### TASK INSTRUCTIONS
If a line of the data below contains the string "grey", copy it into your answer.

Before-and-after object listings
BEGIN

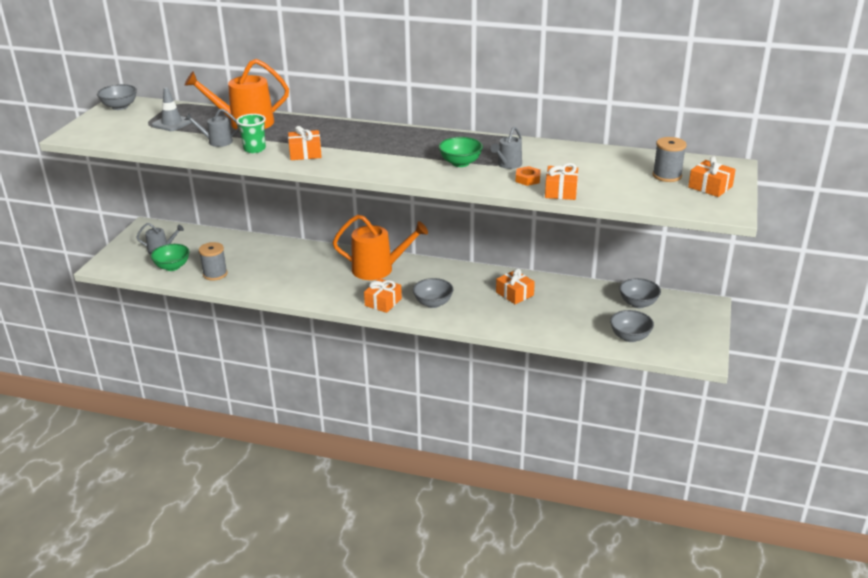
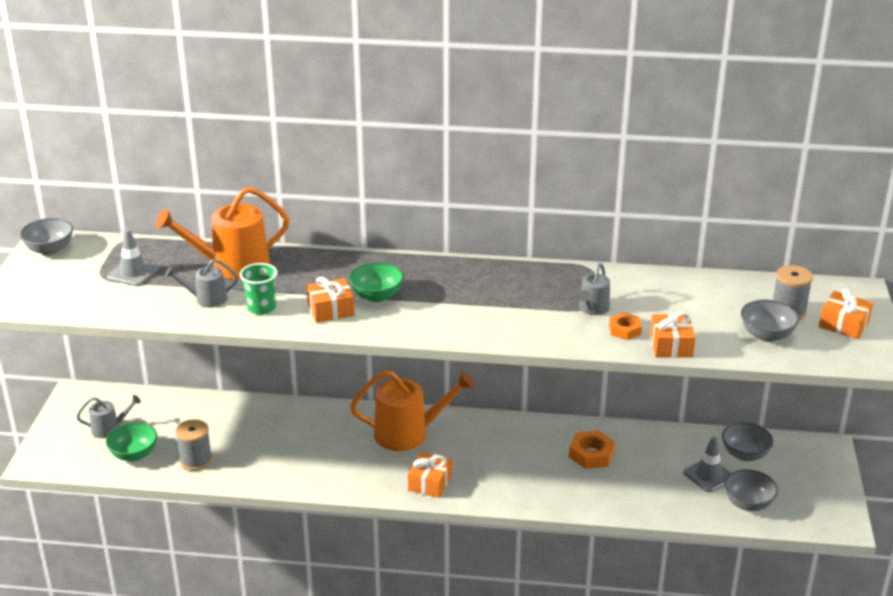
camera: 10 degrees left, 0 degrees up
(433, 303) = (494, 478): grey bowl -> grey bowl (766, 335)
(460, 163) = (533, 311): green bowl -> green bowl (377, 296)
(514, 294) = (591, 454): orange gift -> orange nut
(604, 315) = (708, 475): none -> grey traffic cone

END

### OUTPUT BELOW
(433, 303) = (494, 478): grey bowl -> grey bowl (766, 335)
(604, 315) = (708, 475): none -> grey traffic cone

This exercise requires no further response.